■ Assignment
Print the records exactly as given.

(Change listing data)
-=-=-

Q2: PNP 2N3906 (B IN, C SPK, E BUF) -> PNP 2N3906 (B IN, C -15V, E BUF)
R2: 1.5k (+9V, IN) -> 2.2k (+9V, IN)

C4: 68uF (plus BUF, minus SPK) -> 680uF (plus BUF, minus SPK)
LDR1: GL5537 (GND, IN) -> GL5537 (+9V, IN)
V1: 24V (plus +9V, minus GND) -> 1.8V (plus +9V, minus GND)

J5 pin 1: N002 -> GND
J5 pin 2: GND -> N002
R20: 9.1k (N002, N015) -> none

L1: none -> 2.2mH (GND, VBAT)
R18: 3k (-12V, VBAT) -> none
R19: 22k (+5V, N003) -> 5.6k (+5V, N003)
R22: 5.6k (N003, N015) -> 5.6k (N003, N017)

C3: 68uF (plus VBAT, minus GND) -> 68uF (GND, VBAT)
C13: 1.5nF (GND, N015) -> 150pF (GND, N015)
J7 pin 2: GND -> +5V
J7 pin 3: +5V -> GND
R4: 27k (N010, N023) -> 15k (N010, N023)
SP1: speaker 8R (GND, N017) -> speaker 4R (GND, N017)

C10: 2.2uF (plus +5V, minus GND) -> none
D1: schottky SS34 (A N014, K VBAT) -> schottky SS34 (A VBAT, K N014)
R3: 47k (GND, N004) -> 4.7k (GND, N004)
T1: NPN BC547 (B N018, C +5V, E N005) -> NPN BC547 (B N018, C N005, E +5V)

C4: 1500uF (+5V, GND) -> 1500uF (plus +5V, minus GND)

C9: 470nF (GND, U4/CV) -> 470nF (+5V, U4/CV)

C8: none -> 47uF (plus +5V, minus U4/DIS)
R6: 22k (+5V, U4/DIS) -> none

-=-=-

■ Response to the task
Q2: PNP 2N3906 (B IN, C SPK, E BUF) -> PNP 2N3906 (B IN, C -15V, E BUF)
R2: 1.5k (+9V, IN) -> 2.2k (+9V, IN)

C4: 68uF (plus BUF, minus SPK) -> 680uF (plus BUF, minus SPK)
LDR1: GL5537 (GND, IN) -> GL5537 (+9V, IN)
V1: 24V (plus +9V, minus GND) -> 1.8V (plus +9V, minus GND)

J5 pin 1: N002 -> GND
J5 pin 2: GND -> N002
R20: 9.1k (N002, N015) -> none

L1: none -> 2.2mH (GND, VBAT)
R18: 3k (-12V, VBAT) -> none
R19: 22k (+5V, N003) -> 5.6k (+5V, N003)
R22: 5.6k (N003, N015) -> 5.6k (N003, N017)

C3: 68uF (plus VBAT, minus GND) -> 68uF (GND, VBAT)
C13: 1.5nF (GND, N015) -> 150pF (GND, N015)
J7 pin 2: GND -> +5V
J7 pin 3: +5V -> GND
R4: 27k (N010, N023) -> 15k (N010, N023)
SP1: speaker 8R (GND, N017) -> speaker 4R (GND, N017)

C10: 2.2uF (plus +5V, minus GND) -> none
D1: schottky SS34 (A N014, K VBAT) -> schottky SS34 (A VBAT, K N014)
R3: 47k (GND, N004) -> 4.7k (GND, N004)
T1: NPN BC547 (B N018, C +5V, E N005) -> NPN BC547 (B N018, C N005, E +5V)

C4: 1500uF (+5V, GND) -> 1500uF (plus +5V, minus GND)

C9: 470nF (GND, U4/CV) -> 470nF (+5V, U4/CV)

C8: none -> 47uF (plus +5V, minus U4/DIS)
R6: 22k (+5V, U4/DIS) -> none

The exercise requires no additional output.